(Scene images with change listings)
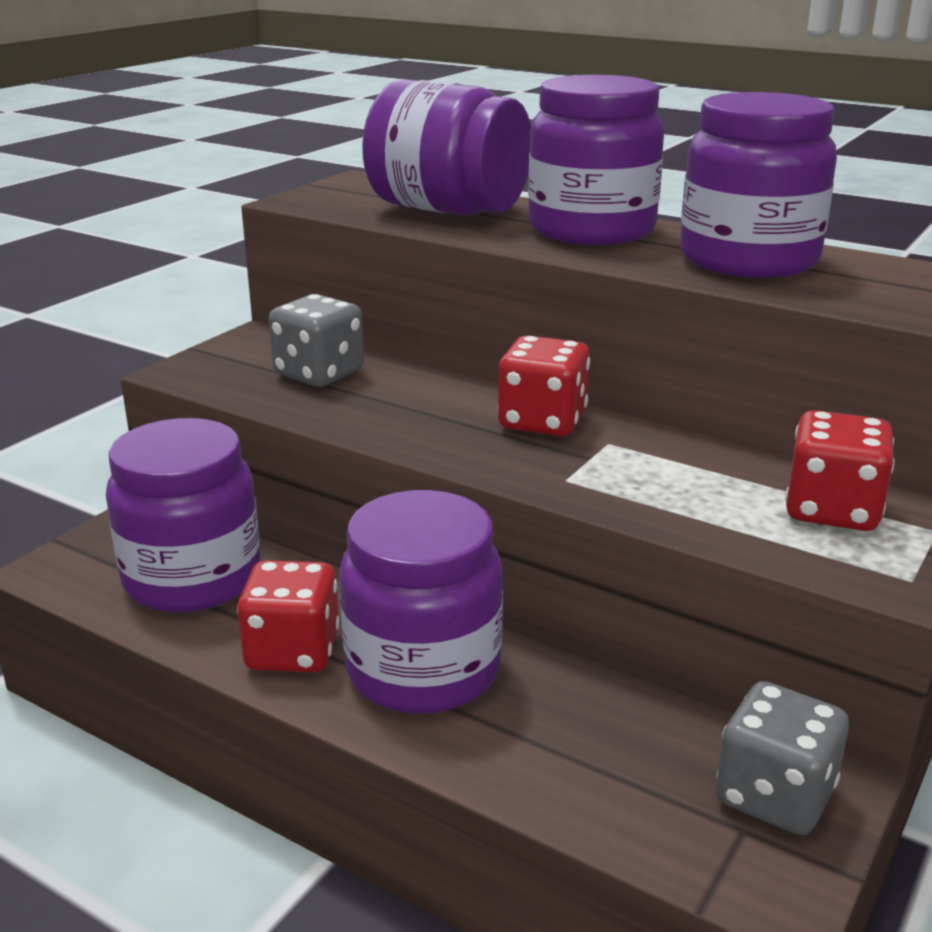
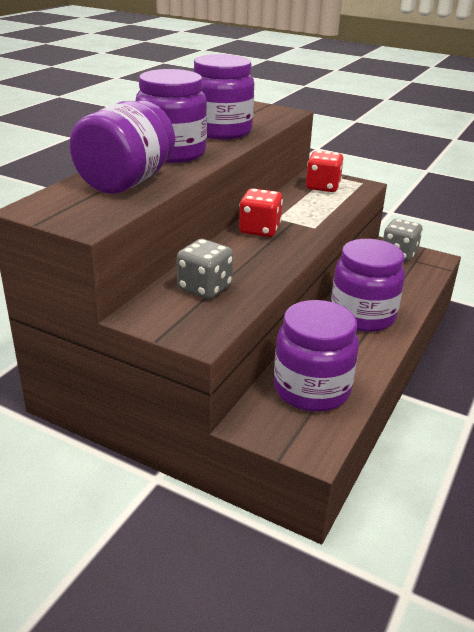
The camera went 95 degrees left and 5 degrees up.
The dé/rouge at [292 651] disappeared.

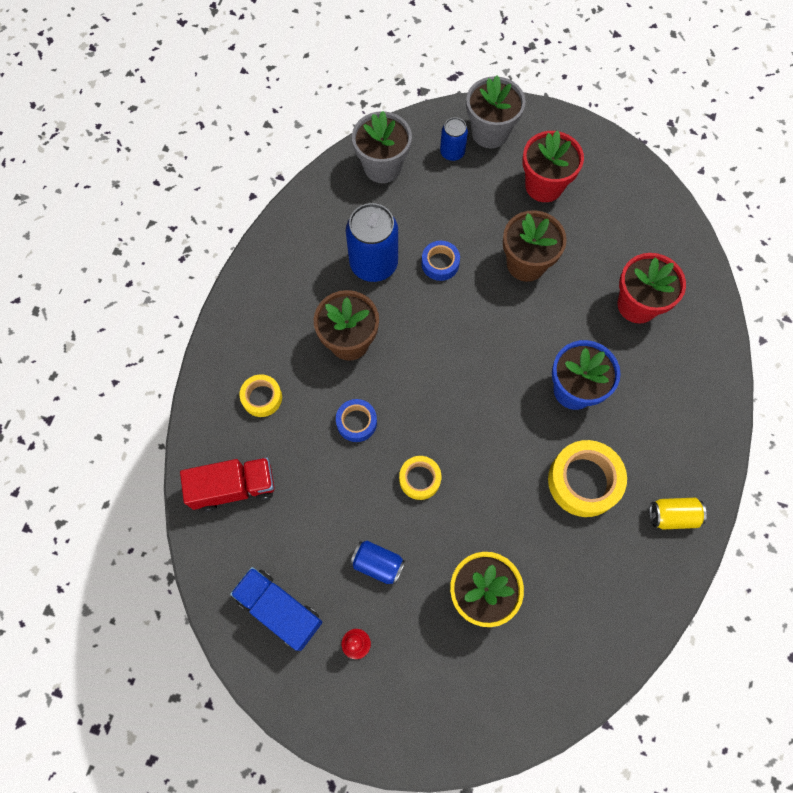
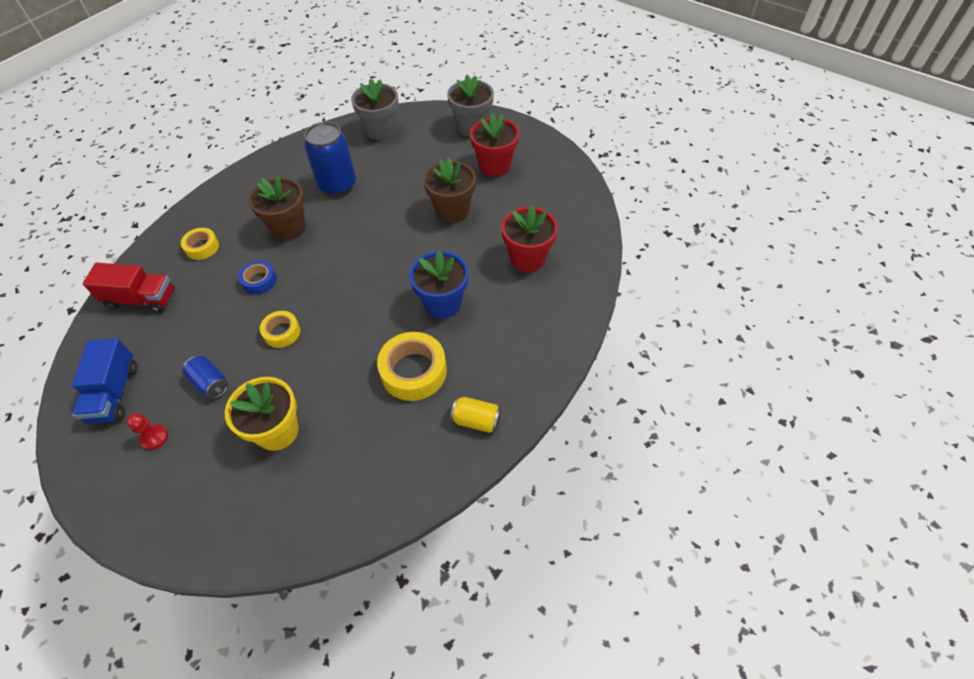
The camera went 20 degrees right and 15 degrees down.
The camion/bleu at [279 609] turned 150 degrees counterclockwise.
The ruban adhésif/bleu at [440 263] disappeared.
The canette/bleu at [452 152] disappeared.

→ To do:
In your copy of the records above, include no pictures and match every line exactly.

→ Exercise solution:
The camera went 95 degrees left and 5 degrees up.
The dé/rouge at [292 651] disappeared.

The camera went 20 degrees right and 15 degrees down.
The camion/bleu at [279 609] turned 150 degrees counterclockwise.
The ruban adhésif/bleu at [440 263] disappeared.
The canette/bleu at [452 152] disappeared.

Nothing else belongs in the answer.